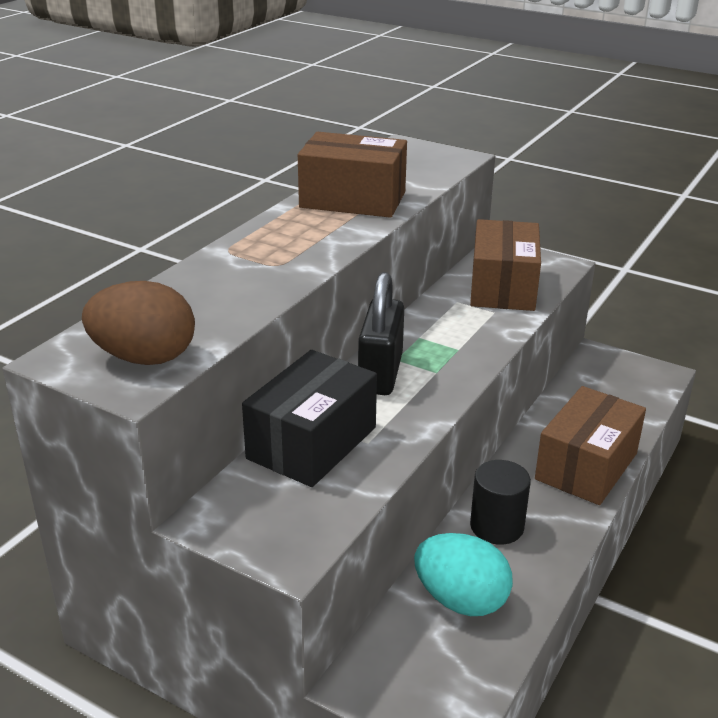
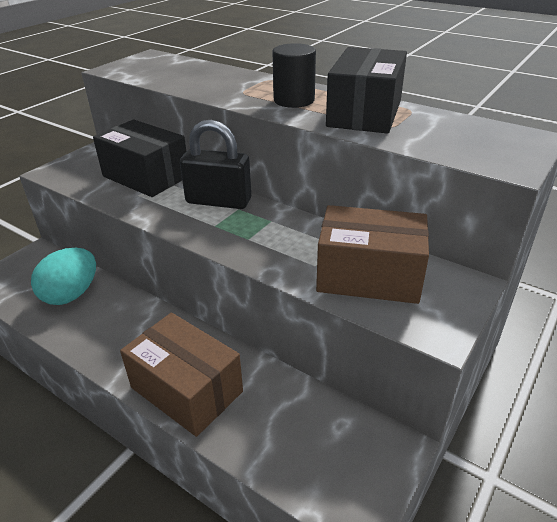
camera: 95 degrees right, 5 degrees up
brown egg [82,281,195,365] -> none
brown box [298,132,407,218] -> black box [326,47,407,134]
black cylinder [470,460,531,545] -> black cylinder moved to [273,43,316,108]

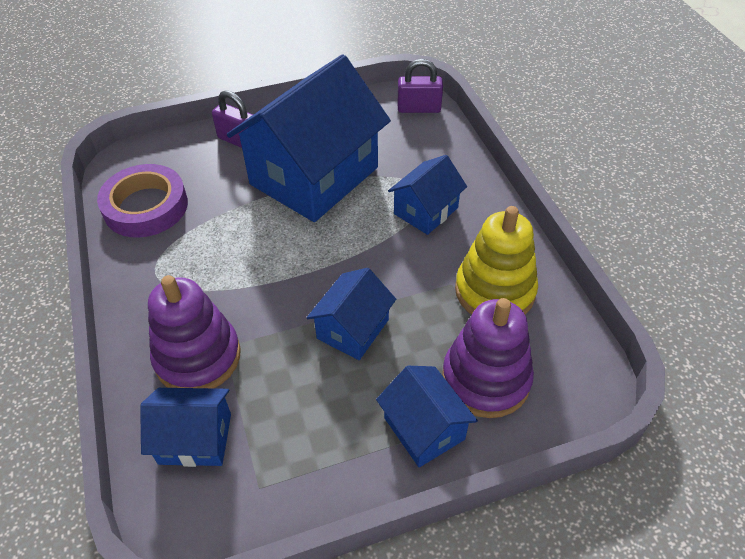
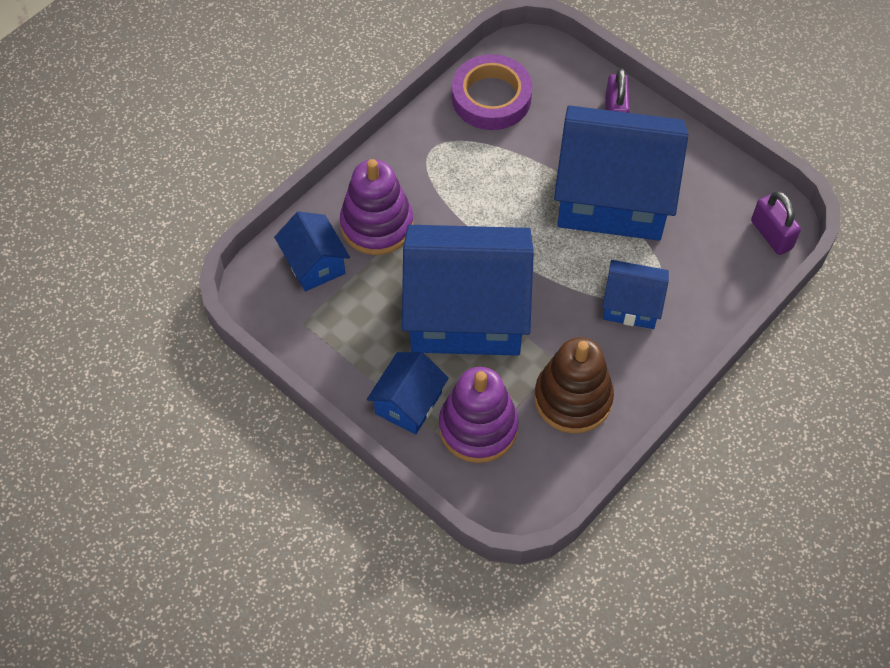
camera: 60 degrees right, 10 degrees up
blue house [307,268,396,360] -> blue house [402,225,534,356], size x2.08
yellow stacking toy [455,206,538,315] -> brown stacking toy [534,337,614,433]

= = = = = = =

### Your objective:
Lines containing the word "camera" must all be returned from the material above.

### Response area:
camera: 95 degrees right, 5 degrees up
camera: 60 degrees right, 10 degrees up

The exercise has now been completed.